### How to complete this task
Each line below with the string "purple" should be copied.

### Exercise material

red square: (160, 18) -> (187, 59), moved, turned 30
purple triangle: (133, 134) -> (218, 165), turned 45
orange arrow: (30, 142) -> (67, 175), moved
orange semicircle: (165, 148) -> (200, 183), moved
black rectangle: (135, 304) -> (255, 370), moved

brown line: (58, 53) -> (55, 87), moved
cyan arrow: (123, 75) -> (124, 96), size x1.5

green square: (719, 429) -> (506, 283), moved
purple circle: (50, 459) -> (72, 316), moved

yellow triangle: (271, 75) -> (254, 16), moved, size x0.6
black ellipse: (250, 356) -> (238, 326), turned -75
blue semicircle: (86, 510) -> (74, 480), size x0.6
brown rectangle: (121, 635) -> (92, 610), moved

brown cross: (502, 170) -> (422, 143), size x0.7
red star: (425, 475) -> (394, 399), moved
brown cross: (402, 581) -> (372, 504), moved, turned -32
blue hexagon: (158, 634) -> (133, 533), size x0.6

---

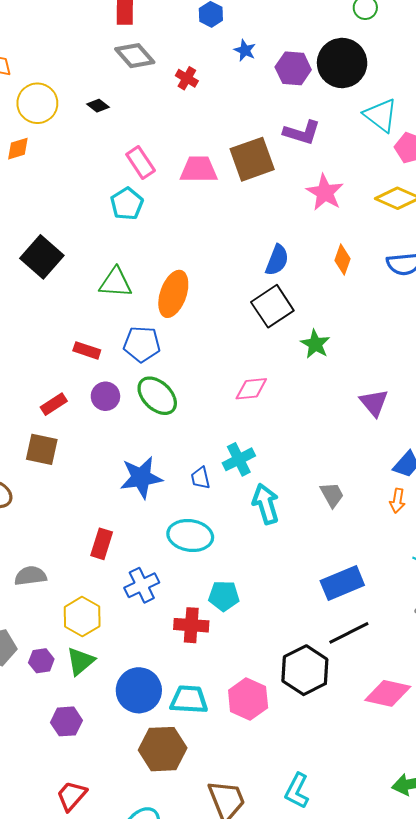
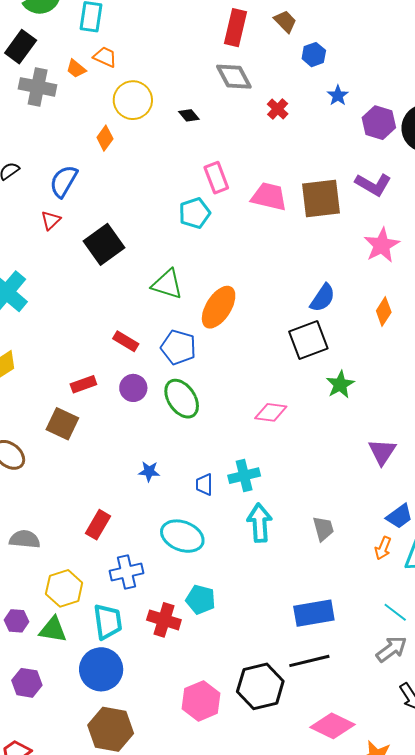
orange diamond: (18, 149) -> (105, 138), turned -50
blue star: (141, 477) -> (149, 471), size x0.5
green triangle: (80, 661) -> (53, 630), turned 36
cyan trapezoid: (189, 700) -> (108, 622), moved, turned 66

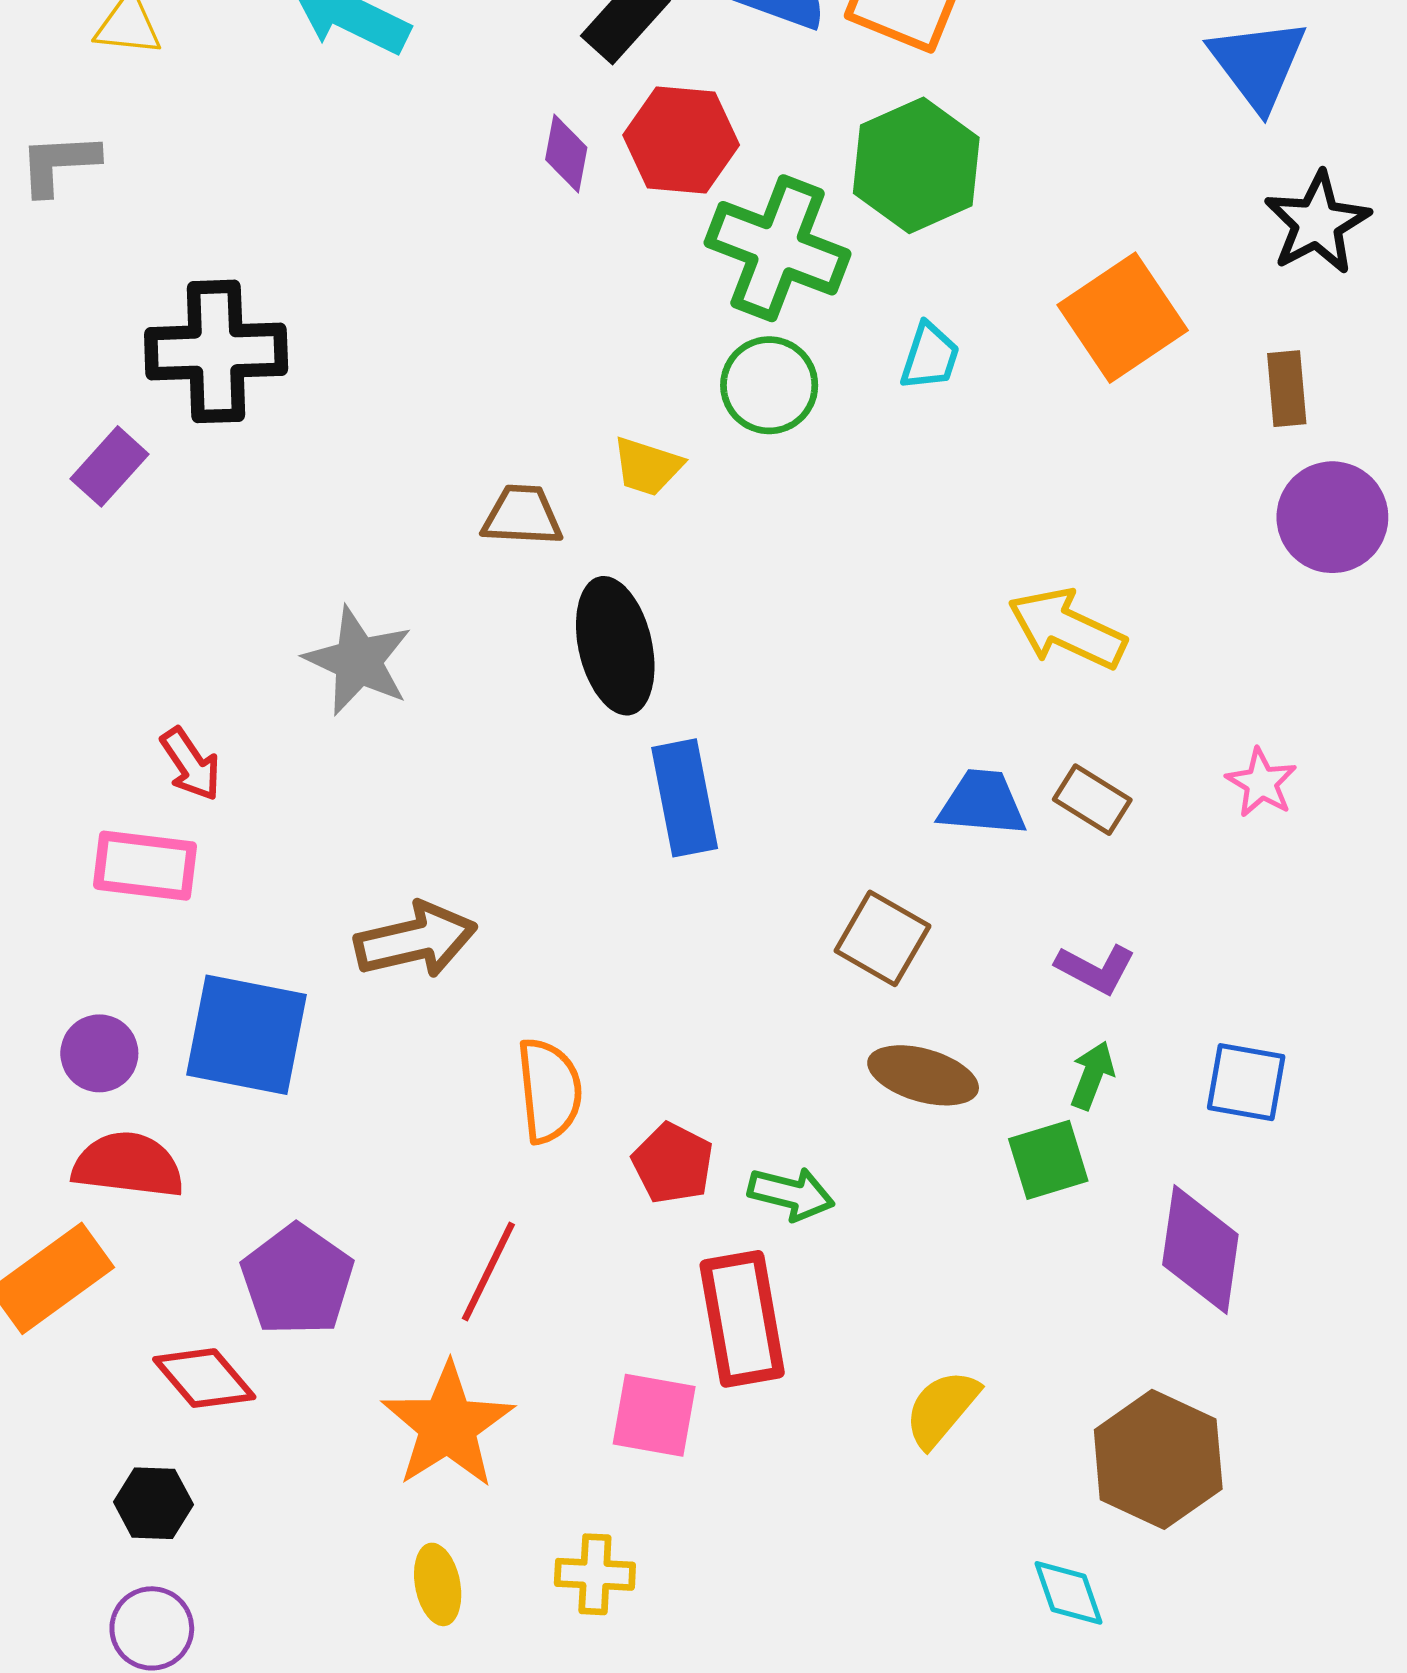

### Solution to this task
purple triangle: (133, 134) -> (218, 165), turned 45
purple circle: (50, 459) -> (72, 316), moved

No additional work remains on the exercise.